What to work on>
Go through the entries below, count every line with the string "down", and answer with only that number.

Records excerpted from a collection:
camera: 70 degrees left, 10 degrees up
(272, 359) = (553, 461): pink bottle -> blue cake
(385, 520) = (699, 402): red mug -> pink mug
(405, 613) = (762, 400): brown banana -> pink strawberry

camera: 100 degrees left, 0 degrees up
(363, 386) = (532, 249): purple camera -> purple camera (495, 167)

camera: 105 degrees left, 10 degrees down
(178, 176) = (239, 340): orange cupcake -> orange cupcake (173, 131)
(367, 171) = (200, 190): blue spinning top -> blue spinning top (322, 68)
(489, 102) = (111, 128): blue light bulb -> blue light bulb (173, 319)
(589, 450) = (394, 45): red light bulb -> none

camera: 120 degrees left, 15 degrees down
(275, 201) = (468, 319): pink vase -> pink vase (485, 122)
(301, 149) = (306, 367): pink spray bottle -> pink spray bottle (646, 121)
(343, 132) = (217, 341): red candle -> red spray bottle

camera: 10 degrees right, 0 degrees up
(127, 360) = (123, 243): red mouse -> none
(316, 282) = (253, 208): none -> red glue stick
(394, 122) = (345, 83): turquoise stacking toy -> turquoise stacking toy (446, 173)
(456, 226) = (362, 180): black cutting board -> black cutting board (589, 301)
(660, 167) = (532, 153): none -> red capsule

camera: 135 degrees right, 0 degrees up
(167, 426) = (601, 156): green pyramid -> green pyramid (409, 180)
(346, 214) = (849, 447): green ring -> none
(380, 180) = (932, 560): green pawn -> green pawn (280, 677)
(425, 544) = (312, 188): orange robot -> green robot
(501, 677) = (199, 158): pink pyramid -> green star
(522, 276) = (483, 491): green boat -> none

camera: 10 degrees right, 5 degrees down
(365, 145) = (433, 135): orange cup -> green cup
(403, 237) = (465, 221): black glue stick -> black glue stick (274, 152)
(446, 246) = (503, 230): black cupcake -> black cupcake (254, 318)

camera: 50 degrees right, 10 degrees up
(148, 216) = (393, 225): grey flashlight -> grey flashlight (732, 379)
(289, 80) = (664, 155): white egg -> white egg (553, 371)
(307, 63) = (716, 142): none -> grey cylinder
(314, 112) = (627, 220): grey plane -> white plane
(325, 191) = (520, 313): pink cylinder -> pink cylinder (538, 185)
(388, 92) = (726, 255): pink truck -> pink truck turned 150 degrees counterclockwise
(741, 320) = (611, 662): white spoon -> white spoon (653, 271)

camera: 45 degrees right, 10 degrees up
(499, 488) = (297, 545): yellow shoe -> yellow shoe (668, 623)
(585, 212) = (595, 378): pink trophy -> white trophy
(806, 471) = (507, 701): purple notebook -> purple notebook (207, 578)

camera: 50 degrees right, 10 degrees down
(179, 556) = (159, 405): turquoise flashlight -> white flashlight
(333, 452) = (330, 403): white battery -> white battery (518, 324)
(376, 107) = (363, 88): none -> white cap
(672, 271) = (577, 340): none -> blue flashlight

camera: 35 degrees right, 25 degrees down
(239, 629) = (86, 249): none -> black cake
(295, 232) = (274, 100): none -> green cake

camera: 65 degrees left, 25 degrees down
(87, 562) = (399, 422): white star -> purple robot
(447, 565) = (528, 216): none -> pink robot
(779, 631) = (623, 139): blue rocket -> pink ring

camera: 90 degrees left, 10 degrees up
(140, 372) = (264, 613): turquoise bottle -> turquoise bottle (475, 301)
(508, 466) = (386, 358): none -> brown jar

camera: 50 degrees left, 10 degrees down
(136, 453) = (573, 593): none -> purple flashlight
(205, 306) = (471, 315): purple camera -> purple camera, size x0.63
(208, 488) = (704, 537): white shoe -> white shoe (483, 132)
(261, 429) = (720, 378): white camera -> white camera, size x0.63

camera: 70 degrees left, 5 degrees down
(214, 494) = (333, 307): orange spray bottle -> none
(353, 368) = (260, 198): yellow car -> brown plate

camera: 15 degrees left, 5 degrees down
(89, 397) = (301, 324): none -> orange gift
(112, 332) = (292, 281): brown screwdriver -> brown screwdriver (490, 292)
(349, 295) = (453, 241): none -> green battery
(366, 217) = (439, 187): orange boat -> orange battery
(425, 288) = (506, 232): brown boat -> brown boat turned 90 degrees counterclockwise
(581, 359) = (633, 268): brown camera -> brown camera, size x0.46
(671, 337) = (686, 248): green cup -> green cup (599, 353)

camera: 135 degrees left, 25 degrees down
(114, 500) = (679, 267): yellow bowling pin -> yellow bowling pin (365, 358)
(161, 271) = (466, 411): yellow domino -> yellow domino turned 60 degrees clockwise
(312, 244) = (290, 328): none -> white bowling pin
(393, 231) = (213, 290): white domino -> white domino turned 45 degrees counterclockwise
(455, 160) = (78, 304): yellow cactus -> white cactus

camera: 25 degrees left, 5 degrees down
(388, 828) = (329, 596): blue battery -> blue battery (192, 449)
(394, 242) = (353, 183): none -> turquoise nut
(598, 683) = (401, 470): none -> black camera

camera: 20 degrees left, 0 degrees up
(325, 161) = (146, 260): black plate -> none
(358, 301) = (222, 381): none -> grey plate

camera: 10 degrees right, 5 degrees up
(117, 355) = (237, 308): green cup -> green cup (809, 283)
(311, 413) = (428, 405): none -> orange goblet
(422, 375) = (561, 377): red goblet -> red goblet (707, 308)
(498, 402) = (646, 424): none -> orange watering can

Final answer>
11